## The problem:
Please state how many lines in the records below contain the word "white", giving only the number.

Start of Records to process

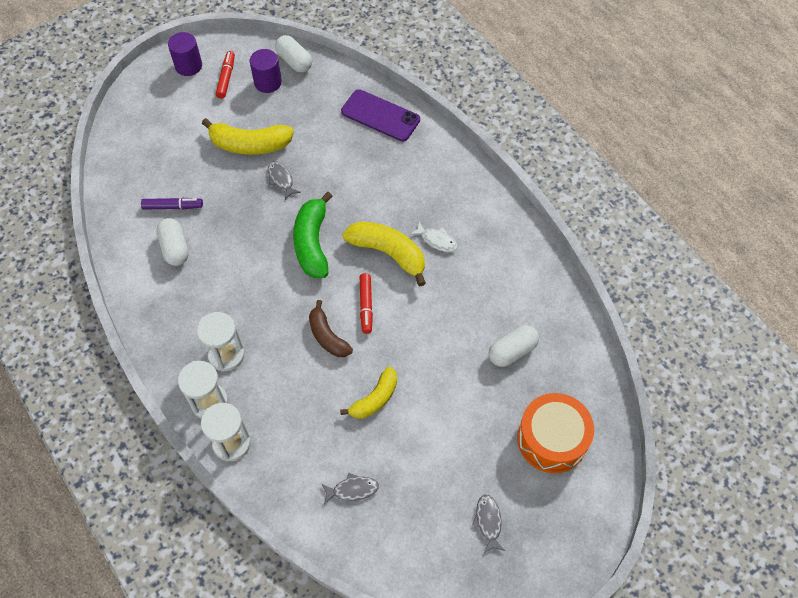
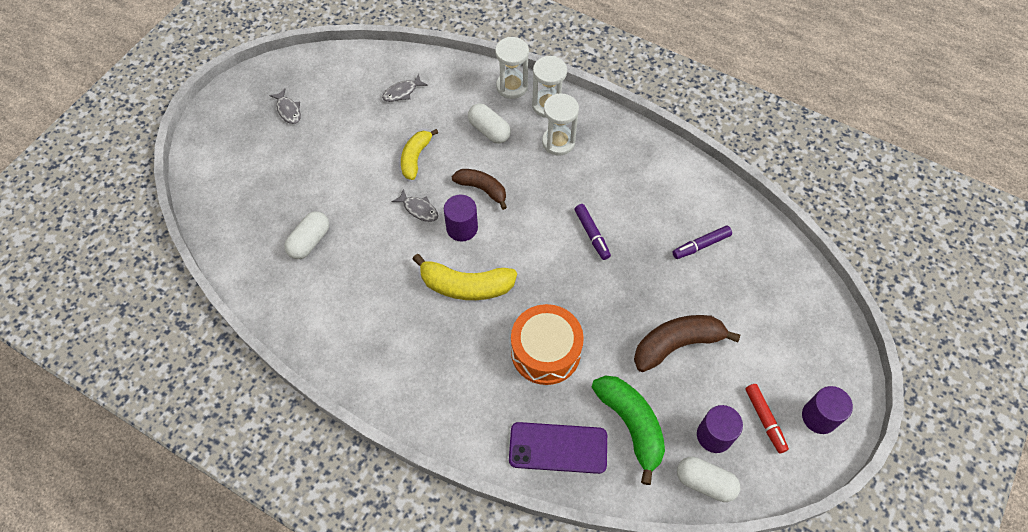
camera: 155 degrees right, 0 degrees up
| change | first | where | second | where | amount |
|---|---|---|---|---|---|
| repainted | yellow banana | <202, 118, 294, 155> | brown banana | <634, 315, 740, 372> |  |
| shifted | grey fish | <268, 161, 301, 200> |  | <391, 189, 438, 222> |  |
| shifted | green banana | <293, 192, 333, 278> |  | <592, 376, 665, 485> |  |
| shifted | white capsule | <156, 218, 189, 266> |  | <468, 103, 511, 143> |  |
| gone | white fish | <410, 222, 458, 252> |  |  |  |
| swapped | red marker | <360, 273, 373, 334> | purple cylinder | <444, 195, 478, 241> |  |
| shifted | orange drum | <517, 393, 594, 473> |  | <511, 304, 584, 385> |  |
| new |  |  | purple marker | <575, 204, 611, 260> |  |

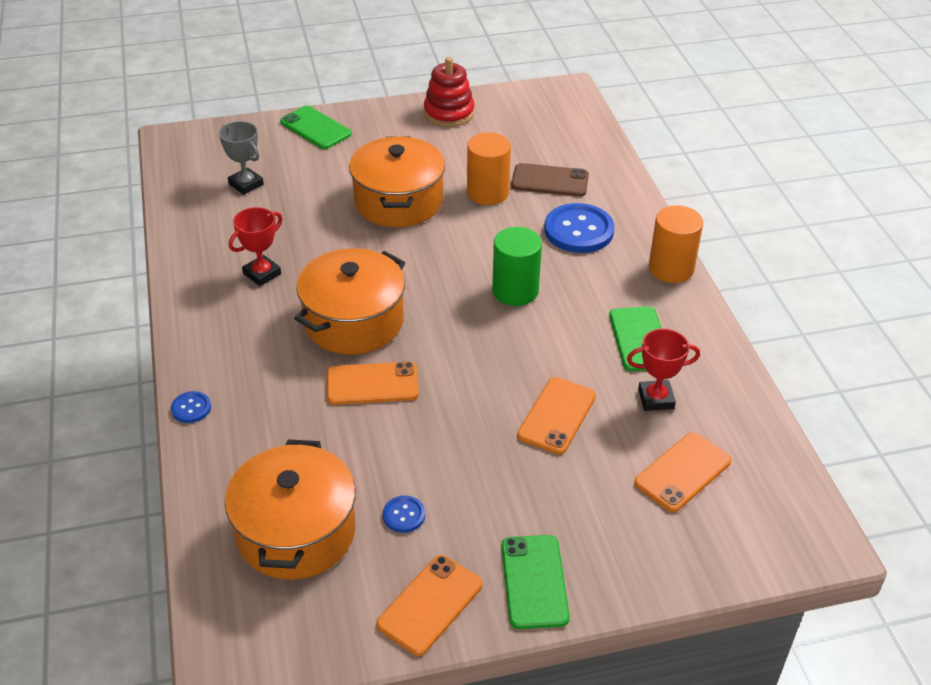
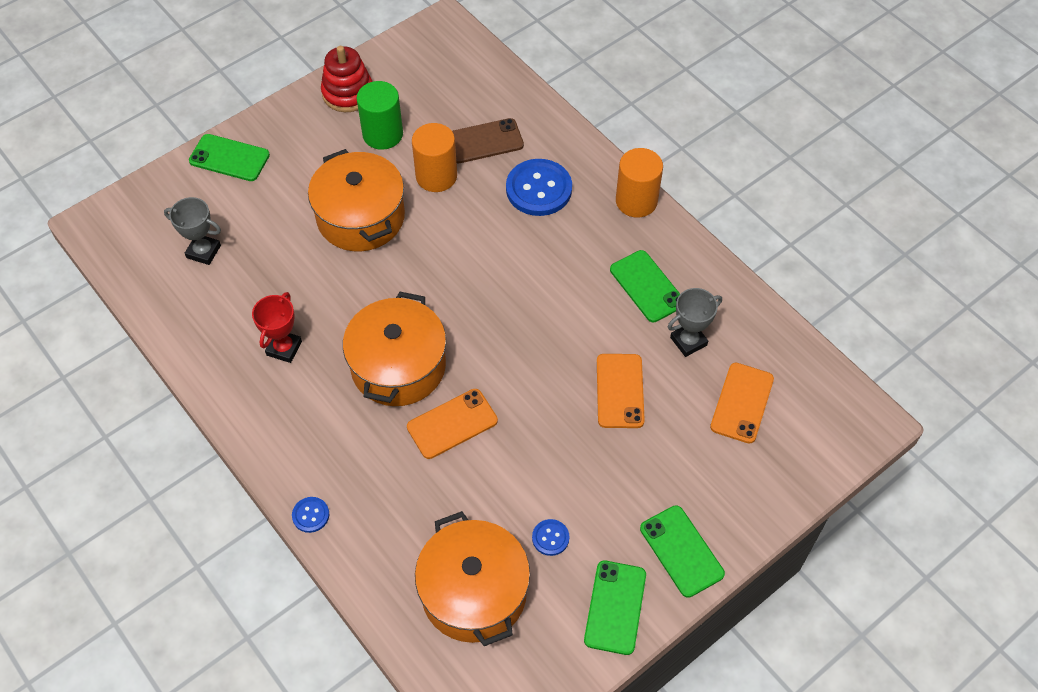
camera: 25 degrees left, 15 degrees up
| change | first | where | second | where | amount |
|---|---|---|---|---|---|
| shifted | green cylinder | <492, 227, 542, 306> |  | <357, 81, 403, 150> |  |
| repainted | red trophy | <627, 328, 700, 411> | grey trophy | <668, 288, 722, 357> |  |
| repainted | orange phone | <376, 555, 483, 656> | green phone | <584, 560, 646, 655> |  |

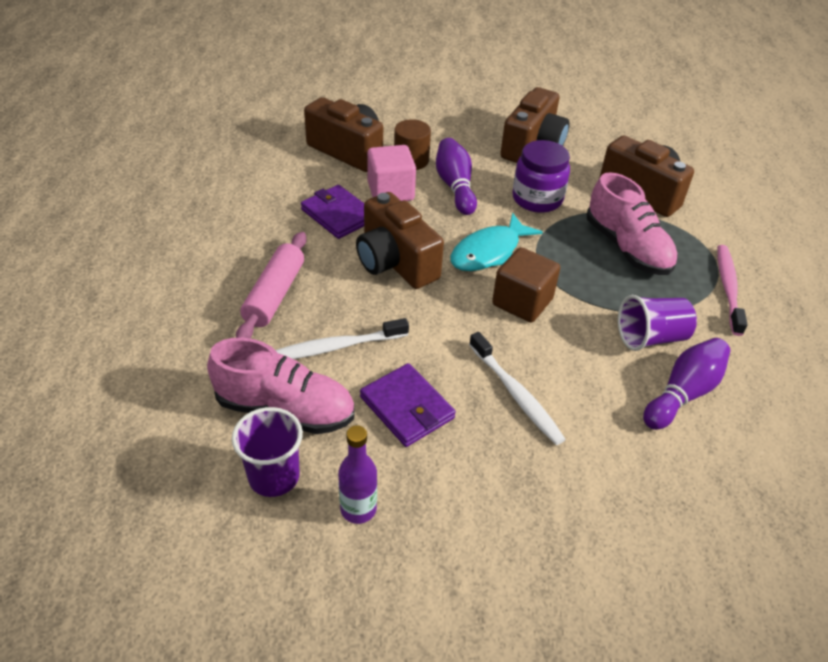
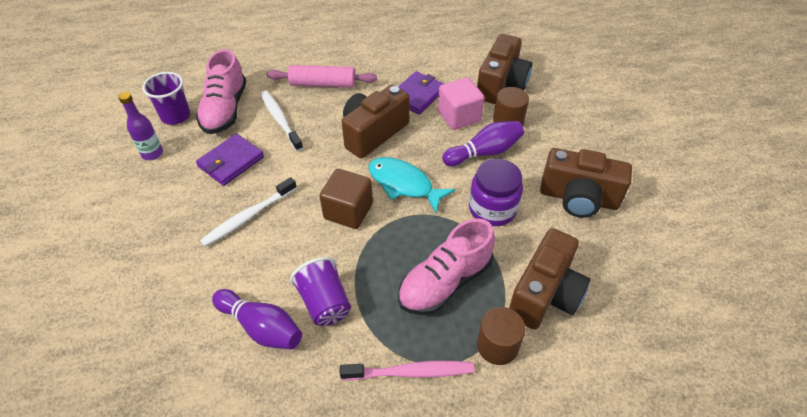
camera: 80 degrees right, 5 degrees up
| change | first | where | second | where | amount |
|---|---|---|---|---|---|
| new |  |  | brown cylinder | <477, 307, 526, 365> |  |

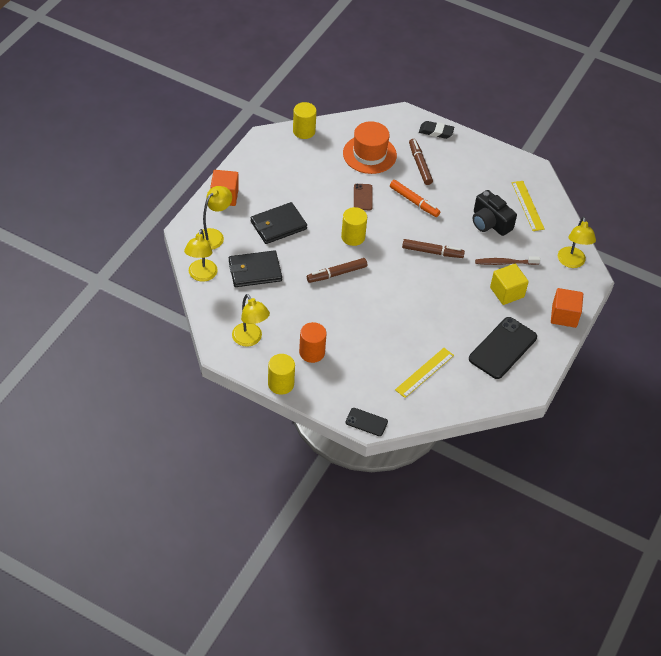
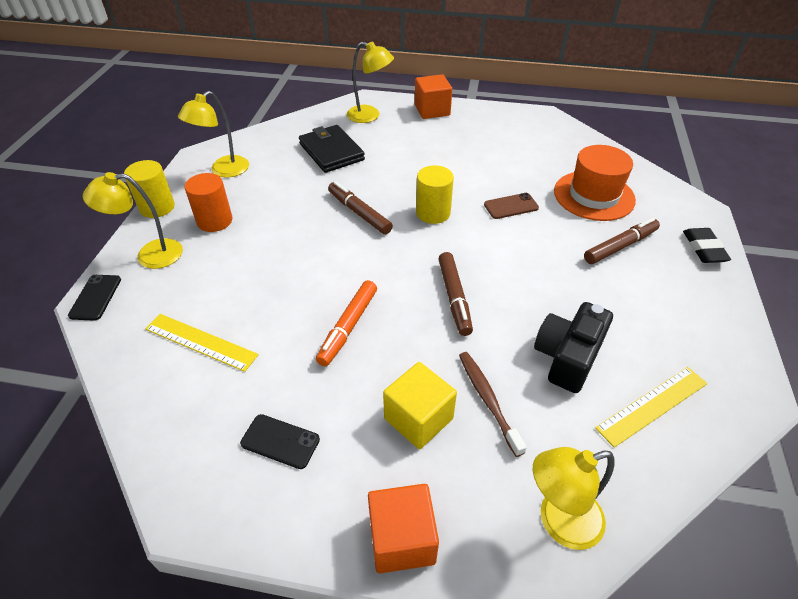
camera: 75 degrees right, 5 degrees down
| change | first | where | second | where | amount |
|---|---|---|---|---|---|
| gone | yellow cylinder | <293, 102, 317, 139> |  |  |  |
| shifted | orange marker | <390, 180, 440, 217> |  | <316, 280, 377, 366> |  |
| gone | black wallet | <250, 202, 307, 244> |  |  |  |
| shifted | yellow lamp | <184, 229, 218, 282> |  | <83, 172, 183, 269> |  |
| scaled | black phone | <469, 317, 537, 379> |  | <240, 414, 320, 469> | x0.52 |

End of Records to process

## Exercise answer:
2